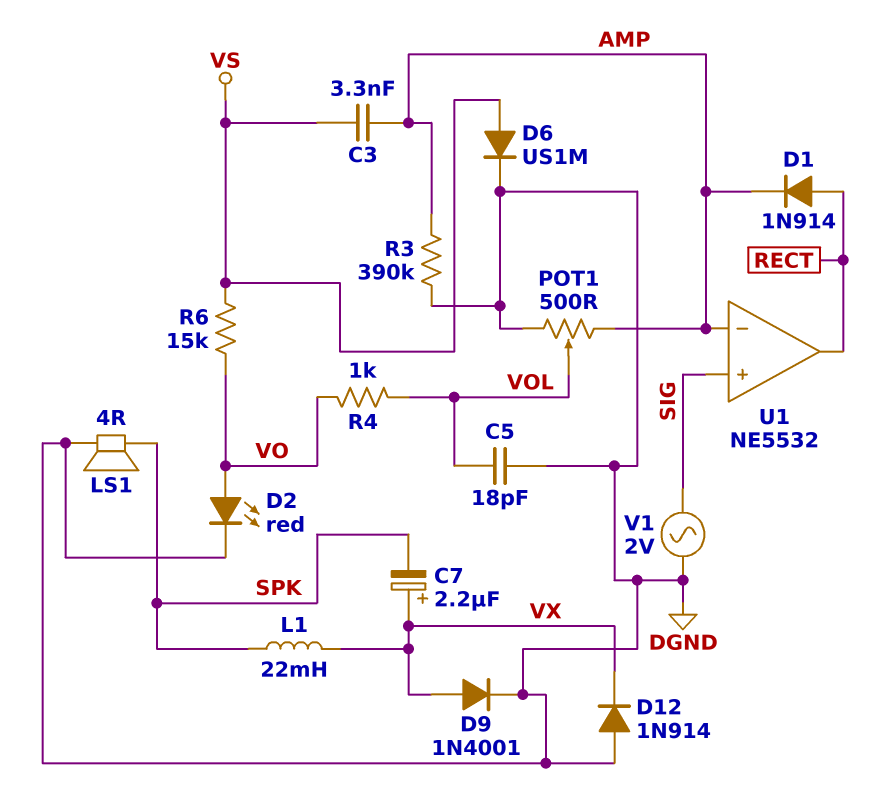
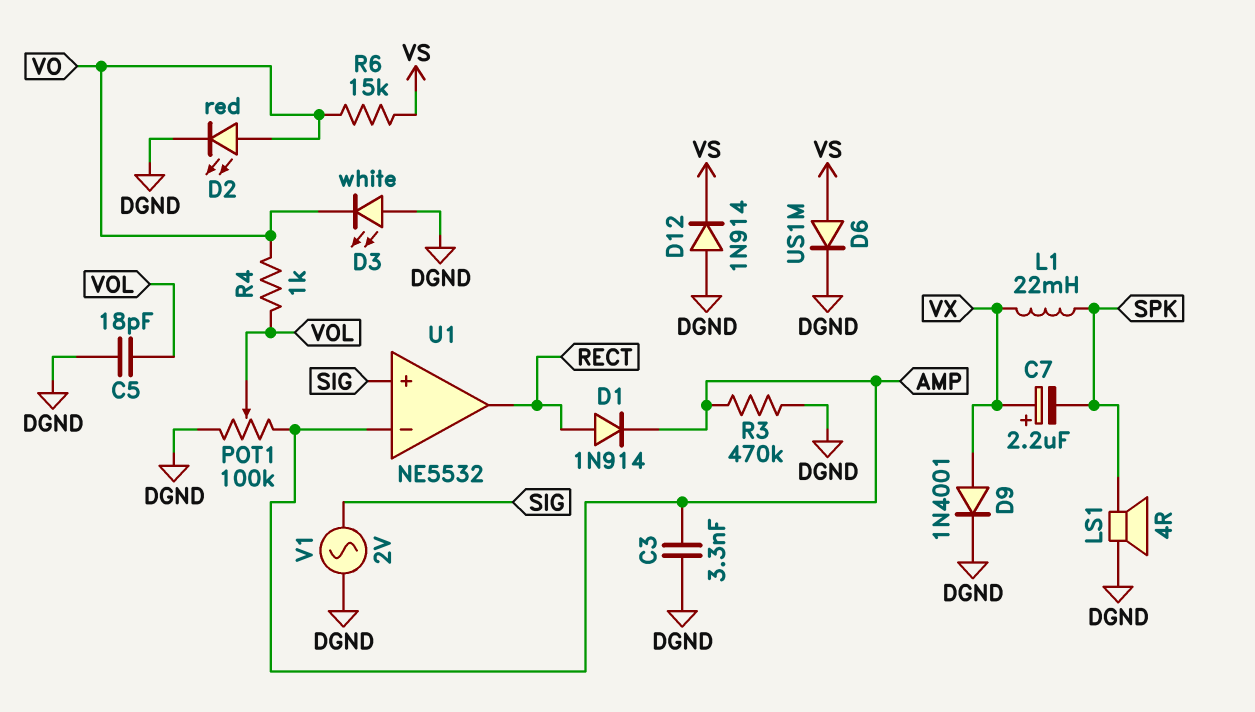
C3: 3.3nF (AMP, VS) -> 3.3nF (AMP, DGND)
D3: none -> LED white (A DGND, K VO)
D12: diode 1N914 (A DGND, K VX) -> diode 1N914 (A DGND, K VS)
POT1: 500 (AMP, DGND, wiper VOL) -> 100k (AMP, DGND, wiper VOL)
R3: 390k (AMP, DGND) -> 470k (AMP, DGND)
_ _ _ _
Activity:
Without any pictures, return the material above exactly.

Exercise answer:
C3: 3.3nF (AMP, VS) -> 3.3nF (AMP, DGND)
D3: none -> LED white (A DGND, K VO)
D12: diode 1N914 (A DGND, K VX) -> diode 1N914 (A DGND, K VS)
POT1: 500 (AMP, DGND, wiper VOL) -> 100k (AMP, DGND, wiper VOL)
R3: 390k (AMP, DGND) -> 470k (AMP, DGND)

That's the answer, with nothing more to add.